**Provided entries**
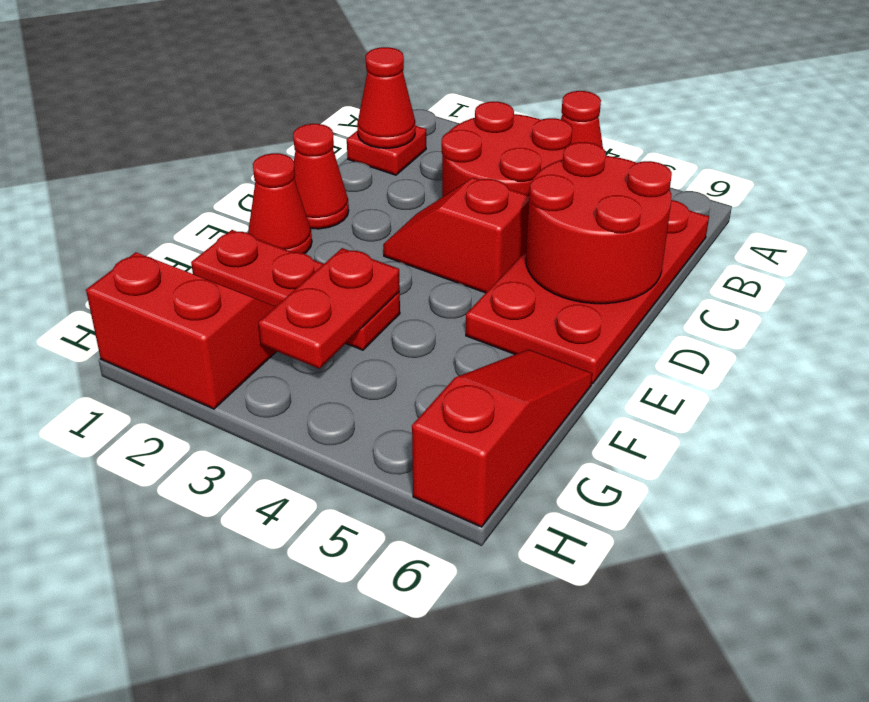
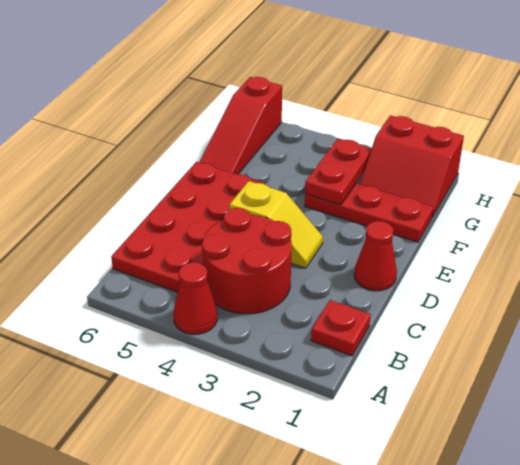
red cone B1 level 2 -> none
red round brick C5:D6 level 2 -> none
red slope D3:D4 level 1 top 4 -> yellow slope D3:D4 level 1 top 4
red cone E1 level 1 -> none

...

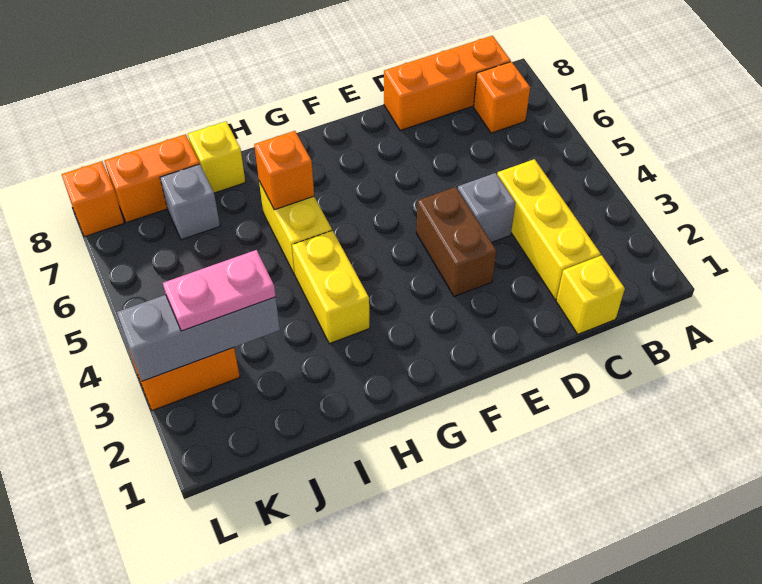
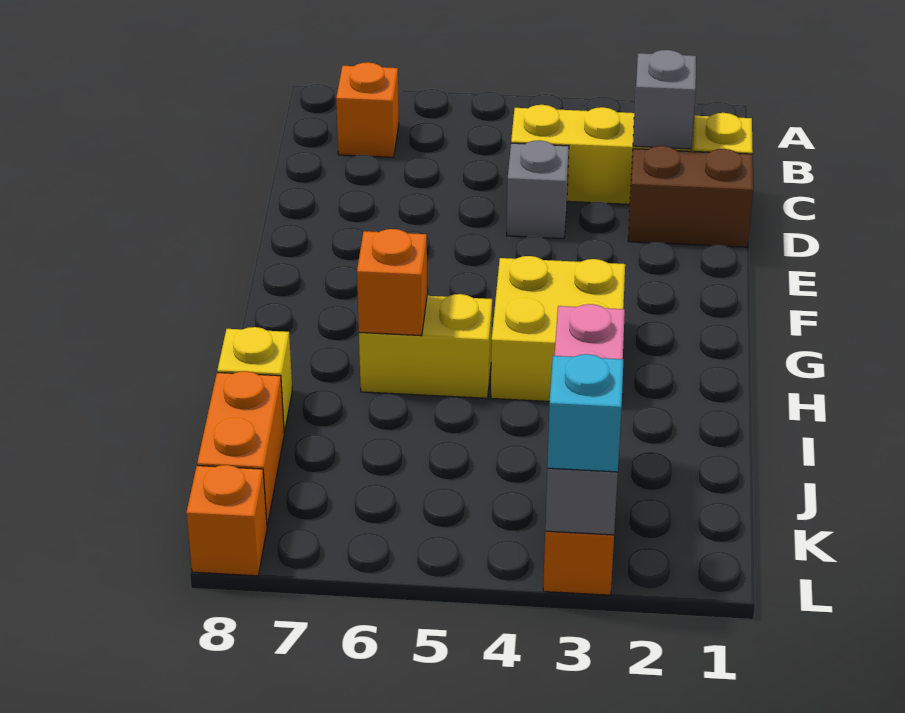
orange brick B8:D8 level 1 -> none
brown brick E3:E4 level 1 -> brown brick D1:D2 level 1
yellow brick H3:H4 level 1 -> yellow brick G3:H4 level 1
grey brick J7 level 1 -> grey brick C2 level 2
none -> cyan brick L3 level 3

---

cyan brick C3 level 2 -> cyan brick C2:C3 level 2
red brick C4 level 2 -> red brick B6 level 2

**Task prompt**
Copy out each line of the data above, exactly, if it lies between the line holding "brown brick E3:E4" and the line holding "none -> cyan brick L3 level 3", inclusive; copy no other line.

**Expected answer**
brown brick E3:E4 level 1 -> brown brick D1:D2 level 1
yellow brick H3:H4 level 1 -> yellow brick G3:H4 level 1
grey brick J7 level 1 -> grey brick C2 level 2
none -> cyan brick L3 level 3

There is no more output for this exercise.